◆ **What to do**
Although the data below holds other lines too, output only those from the line with "camera: 70 degrees left, 5 degrees down" up to and including the line with "(484, 205) = (636, 181): brown", exactly as they appear.

◆ **Given information**

▶

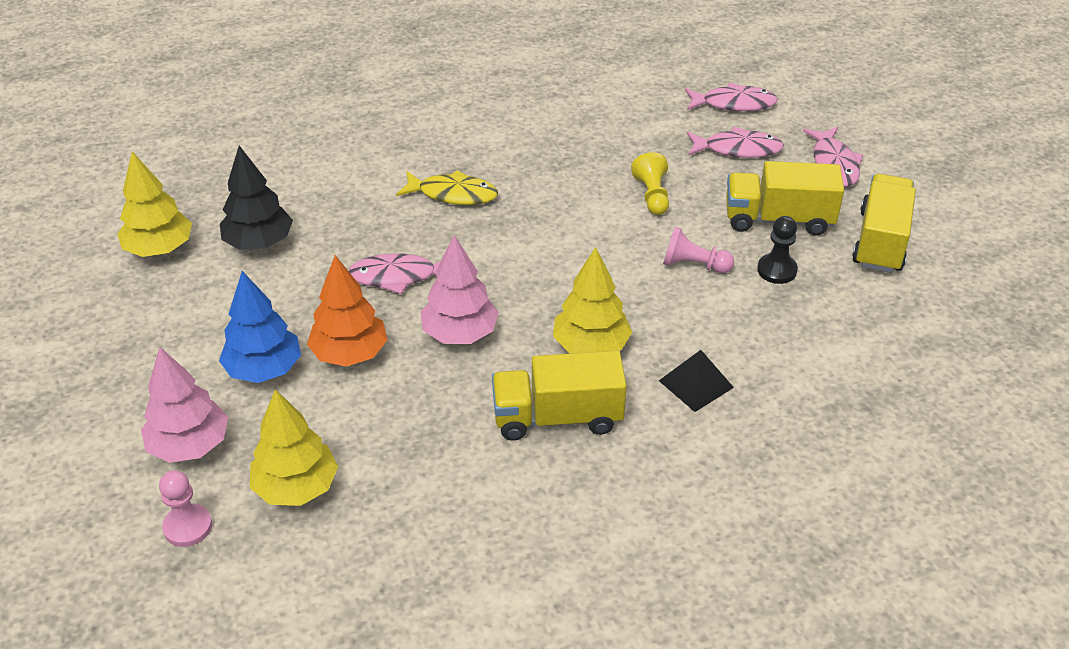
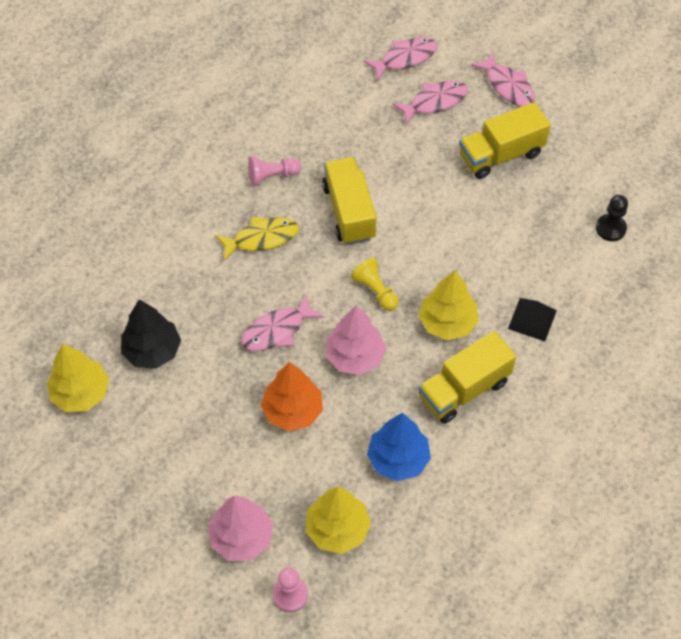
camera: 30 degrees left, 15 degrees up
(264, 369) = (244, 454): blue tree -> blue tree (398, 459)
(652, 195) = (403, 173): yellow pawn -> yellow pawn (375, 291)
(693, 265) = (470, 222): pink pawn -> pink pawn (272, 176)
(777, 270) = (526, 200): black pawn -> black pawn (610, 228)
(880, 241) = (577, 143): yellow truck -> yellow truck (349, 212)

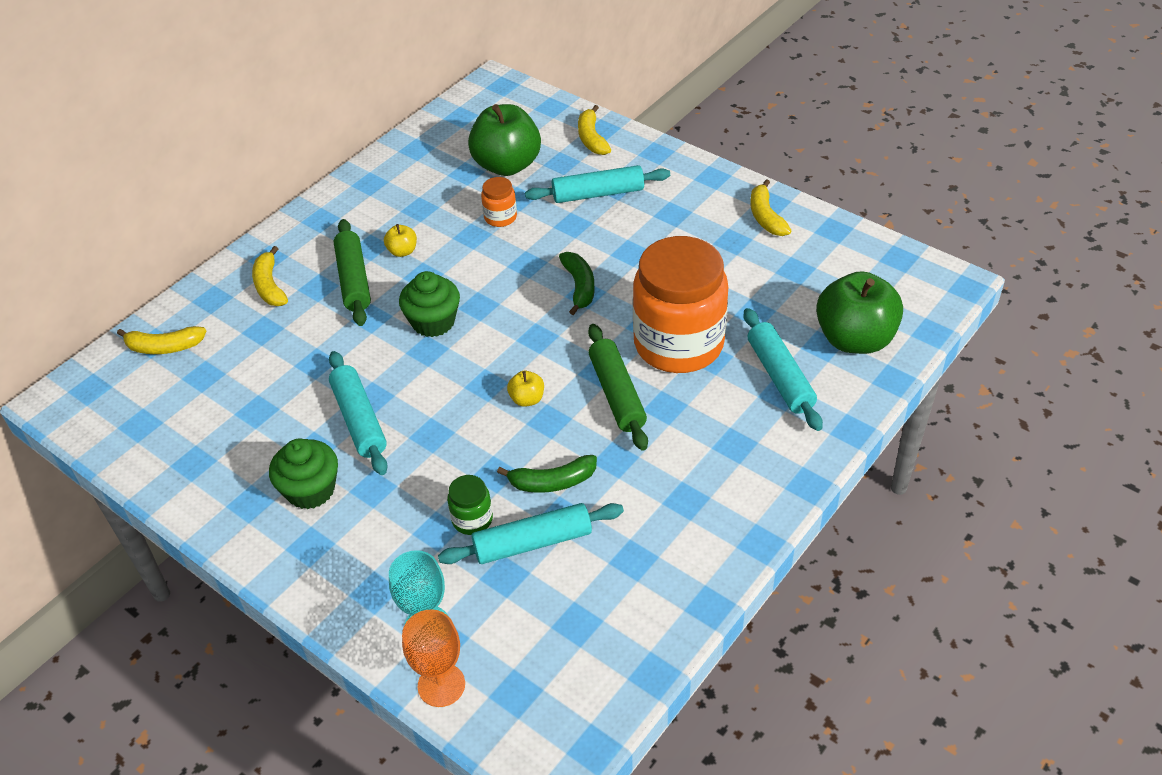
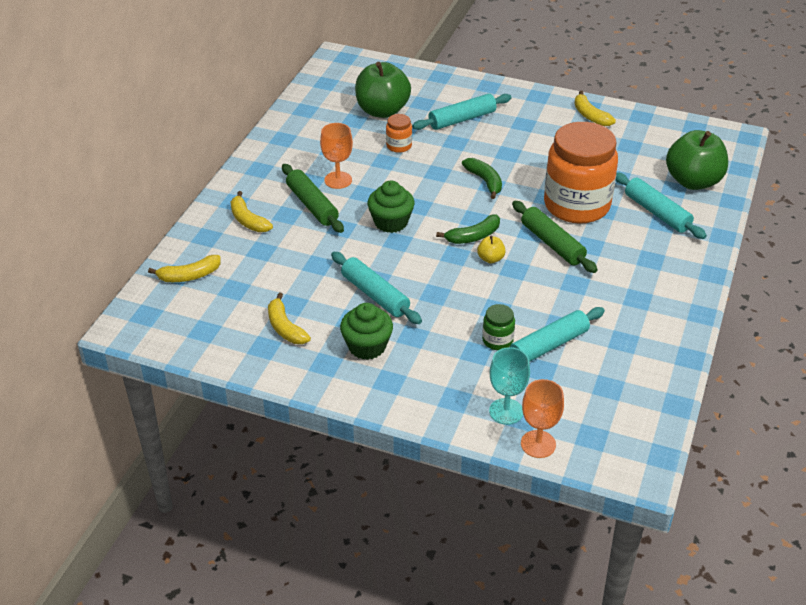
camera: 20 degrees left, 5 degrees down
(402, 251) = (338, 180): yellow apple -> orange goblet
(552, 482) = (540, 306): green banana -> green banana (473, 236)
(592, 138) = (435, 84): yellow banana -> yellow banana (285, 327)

◀
▶

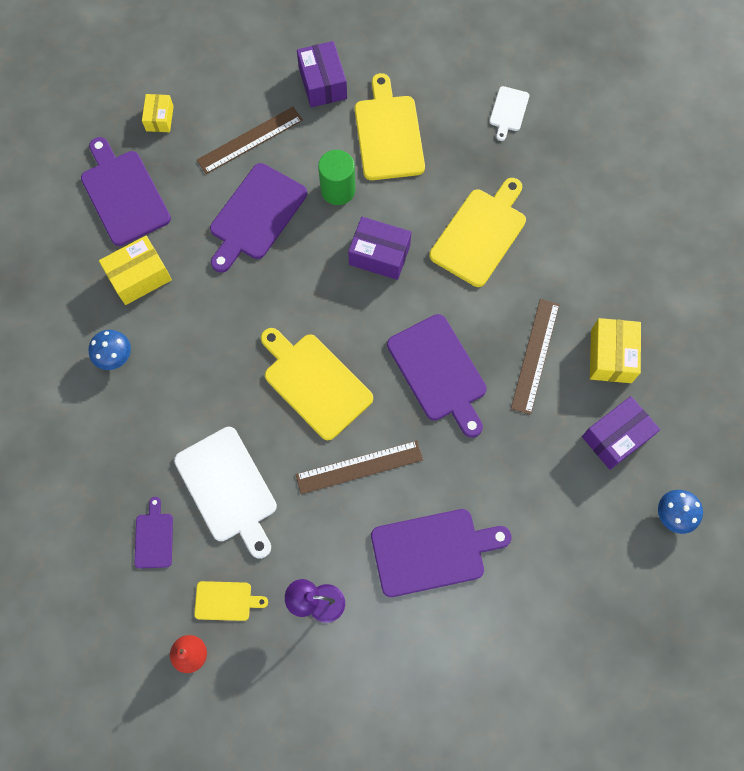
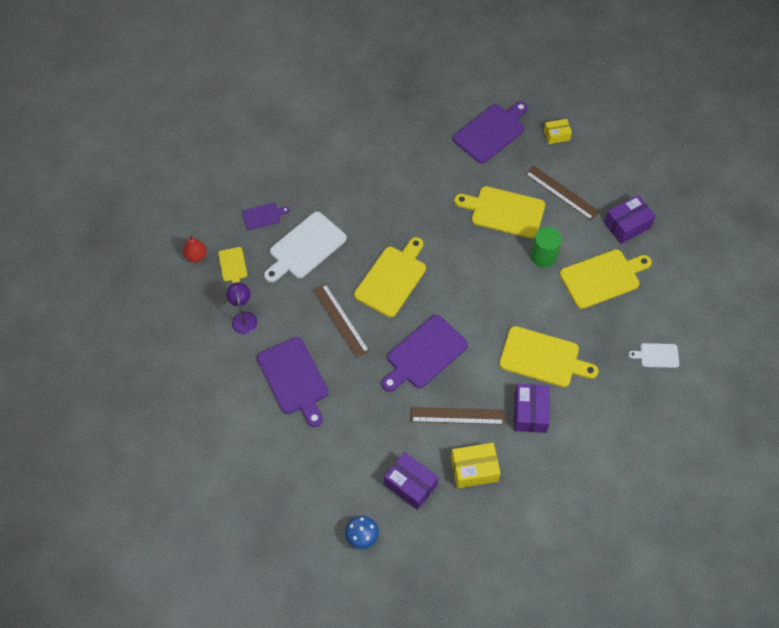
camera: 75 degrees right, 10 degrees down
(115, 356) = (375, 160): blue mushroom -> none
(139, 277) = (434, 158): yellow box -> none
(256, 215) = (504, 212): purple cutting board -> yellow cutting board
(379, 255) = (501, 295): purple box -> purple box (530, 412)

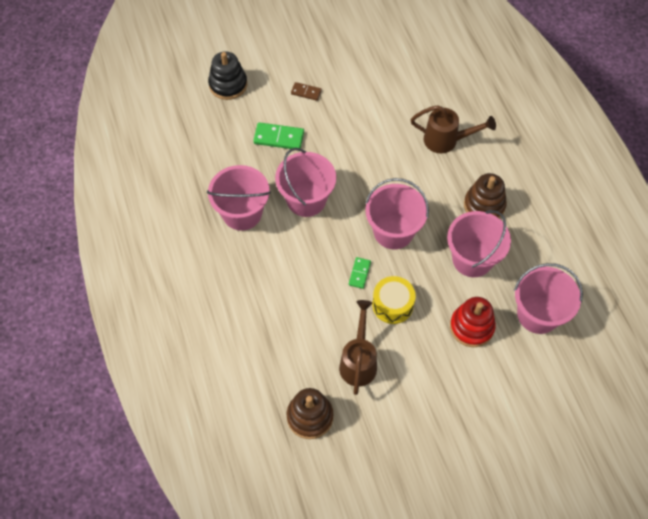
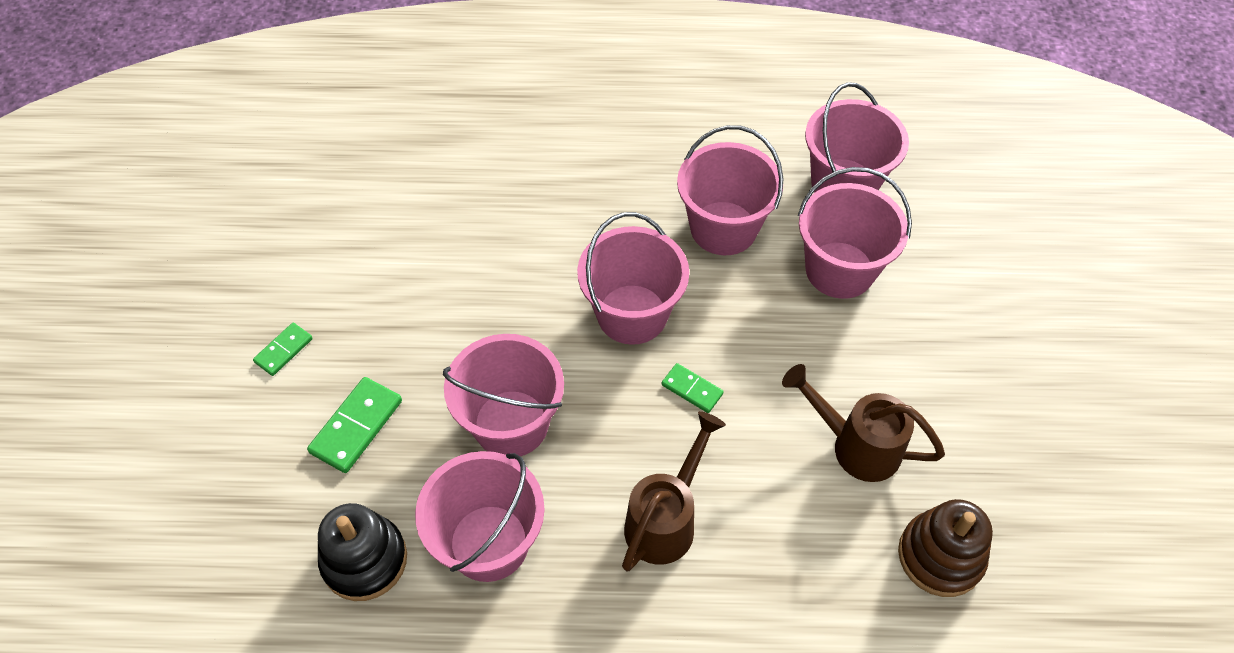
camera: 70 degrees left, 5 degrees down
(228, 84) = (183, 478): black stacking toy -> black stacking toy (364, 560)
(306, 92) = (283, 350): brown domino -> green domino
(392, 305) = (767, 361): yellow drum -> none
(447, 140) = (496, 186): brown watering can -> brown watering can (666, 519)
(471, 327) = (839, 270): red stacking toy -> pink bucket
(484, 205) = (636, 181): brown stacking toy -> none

◀
▶

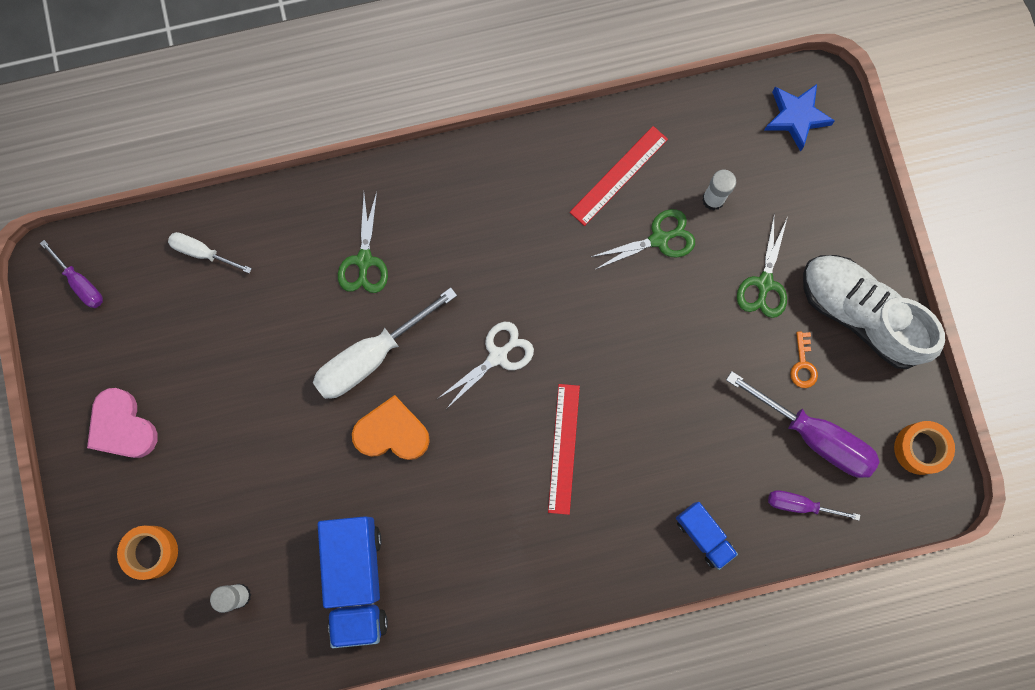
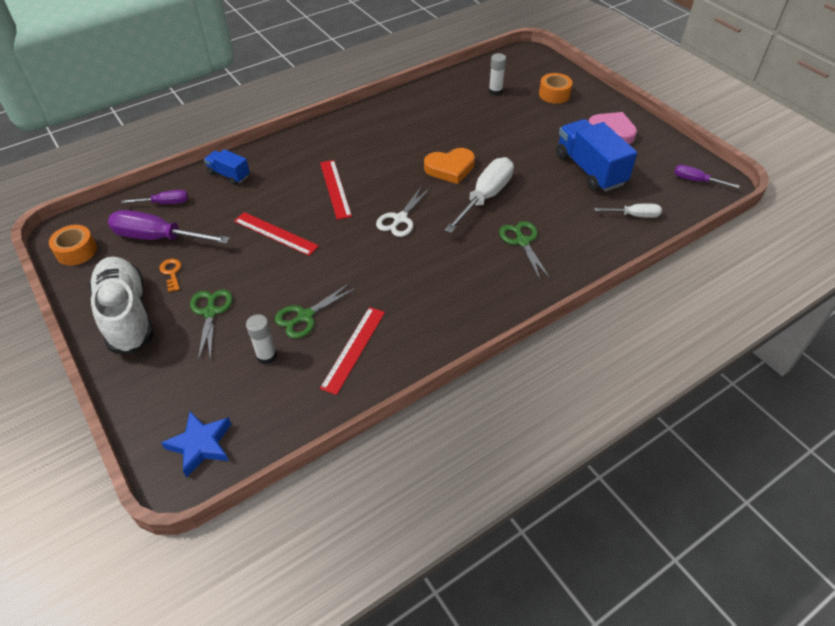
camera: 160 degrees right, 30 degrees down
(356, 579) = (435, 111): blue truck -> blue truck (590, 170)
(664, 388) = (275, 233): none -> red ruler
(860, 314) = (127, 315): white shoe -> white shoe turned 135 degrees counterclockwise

◀

◆ **Solution for this problem**
camera: 70 degrees left, 5 degrees down
(228, 84) = (183, 478): black stacking toy -> black stacking toy (364, 560)
(306, 92) = (283, 350): brown domino -> green domino
(392, 305) = (767, 361): yellow drum -> none
(447, 140) = (496, 186): brown watering can -> brown watering can (666, 519)
(471, 327) = (839, 270): red stacking toy -> pink bucket
(484, 205) = (636, 181): brown stacking toy -> none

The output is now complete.